* **What the exercise asks**: From the entries that follow, gather each line holding the word "pink".
Start of Available data
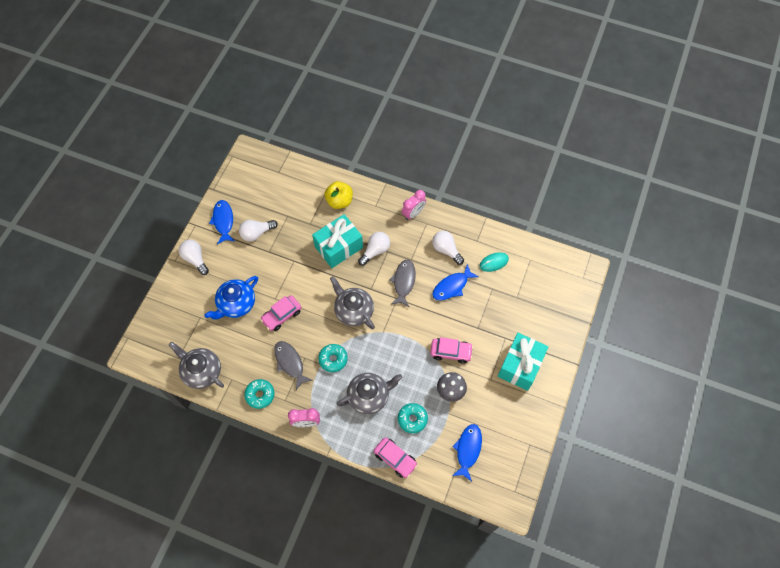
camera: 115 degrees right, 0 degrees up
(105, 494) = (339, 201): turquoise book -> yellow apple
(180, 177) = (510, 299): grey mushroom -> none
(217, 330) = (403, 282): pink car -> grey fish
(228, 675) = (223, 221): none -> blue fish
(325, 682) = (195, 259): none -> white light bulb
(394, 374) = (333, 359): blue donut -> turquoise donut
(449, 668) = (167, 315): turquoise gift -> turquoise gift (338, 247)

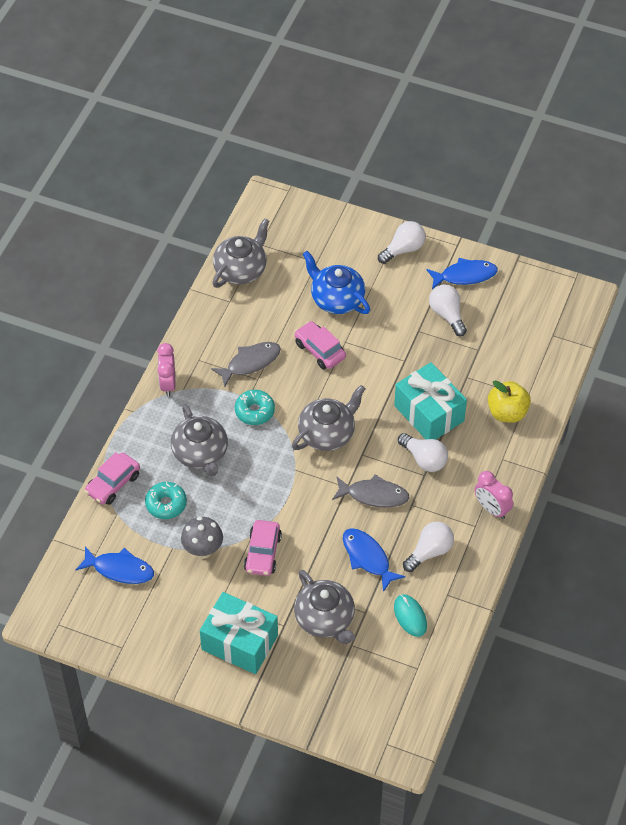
camera: 90 degrees right, 10 degrees down
(260, 395) = (207, 332): turquoise donut -> none
(499, 312) = (325, 619): none -> grey teapot

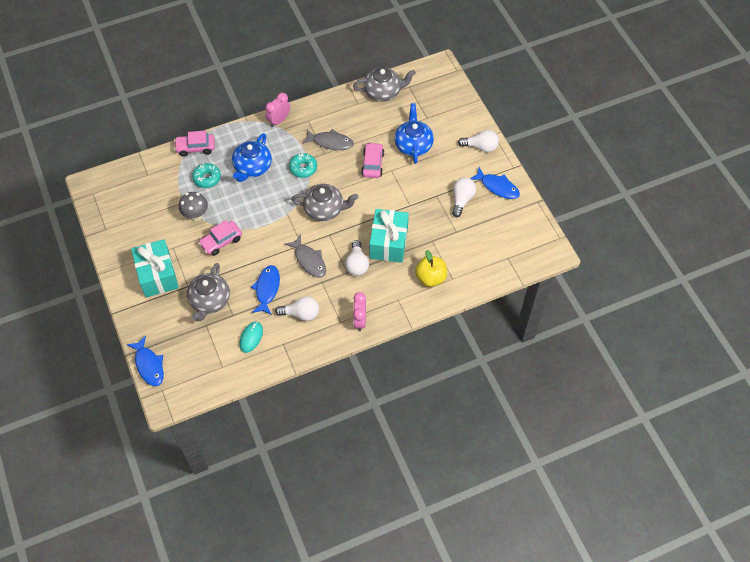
camera: 45 degrees right, 5 degrees up
(120, 569) = (149, 191): blue fish -> blue fish (149, 365)
(200, 453) = (252, 167): grey teapot -> blue teapot

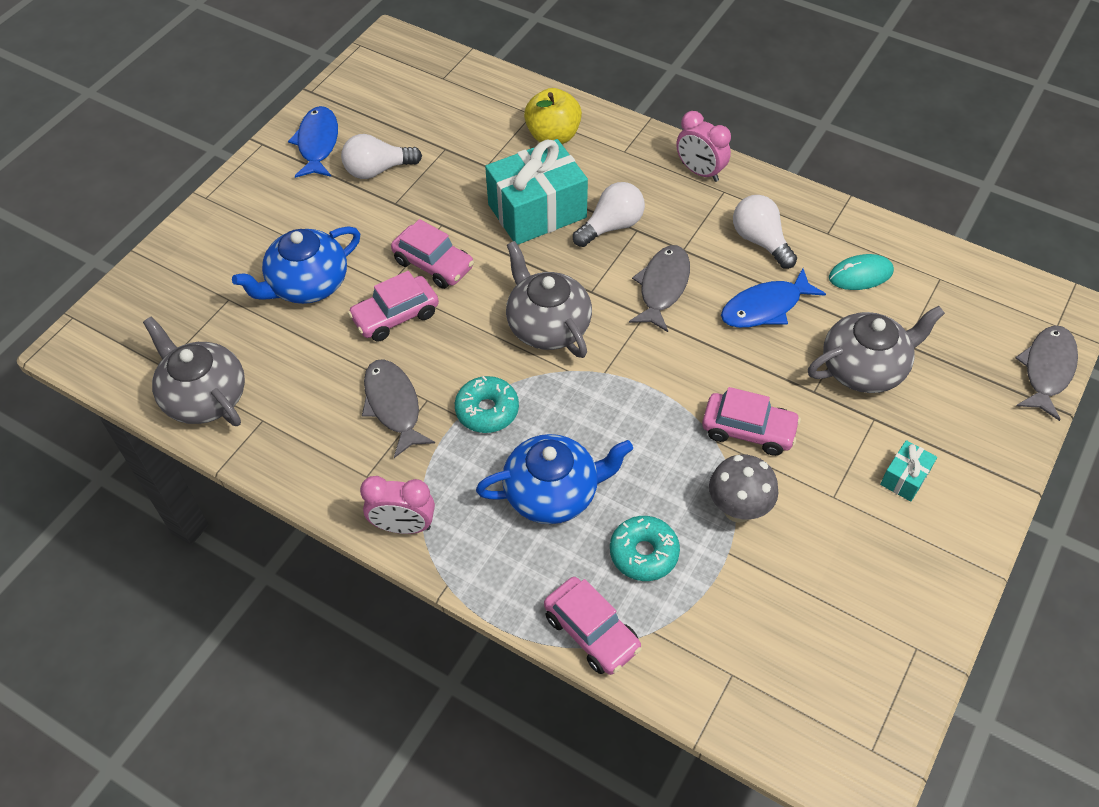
camera: 125 degrees left, 5 degrees down
(149, 365) = (1047, 370): blue fish -> grey fish
(157, 275) = (904, 478): turquoise gift -> turquoise gift, size x0.45
(359, 320) = (699, 172): pink clock -> pink clock turned 75 degrees clockwise
(389, 190) = (433, 264): none -> pink car
(480, 147) = (246, 199): white light bulb -> none

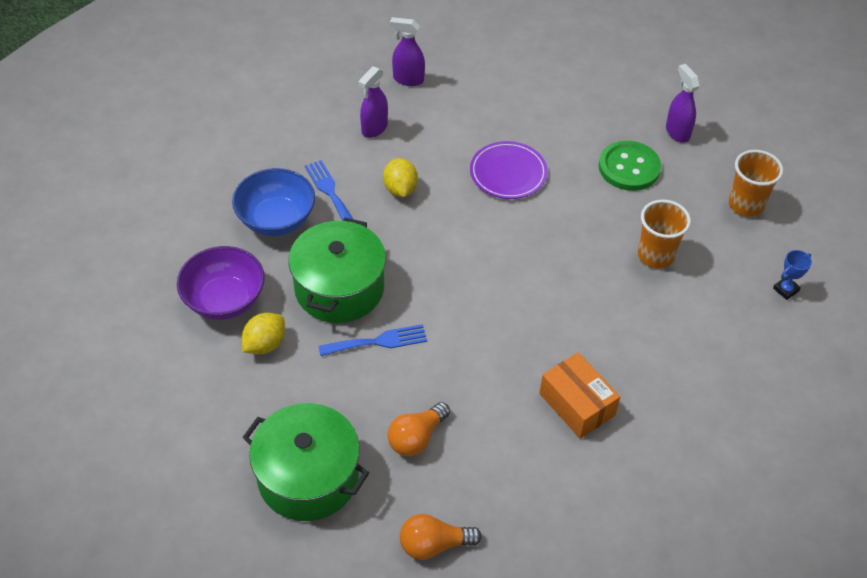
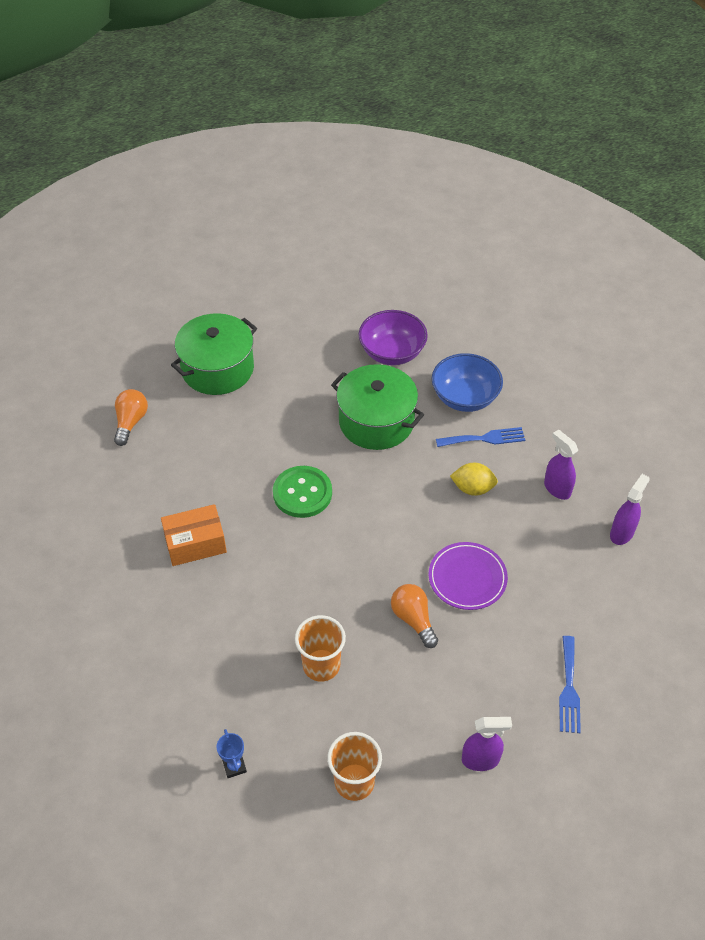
camera: 110 degrees right, 0 degrees up
(265, 344) = (340, 367): yellow lemon -> none
(378, 341) = (313, 433): blue fork -> blue fork (569, 689)
(416, 438) = (217, 434): orange light bulb -> orange light bulb (413, 619)
(629, 167) = (442, 688): green button -> green button (302, 493)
End of Available data
* **Exercise solution**:
(217, 330) = (403, 282): pink car -> grey fish
(359, 320) = (699, 172): pink clock -> pink clock turned 75 degrees clockwise
(389, 190) = (433, 264): none -> pink car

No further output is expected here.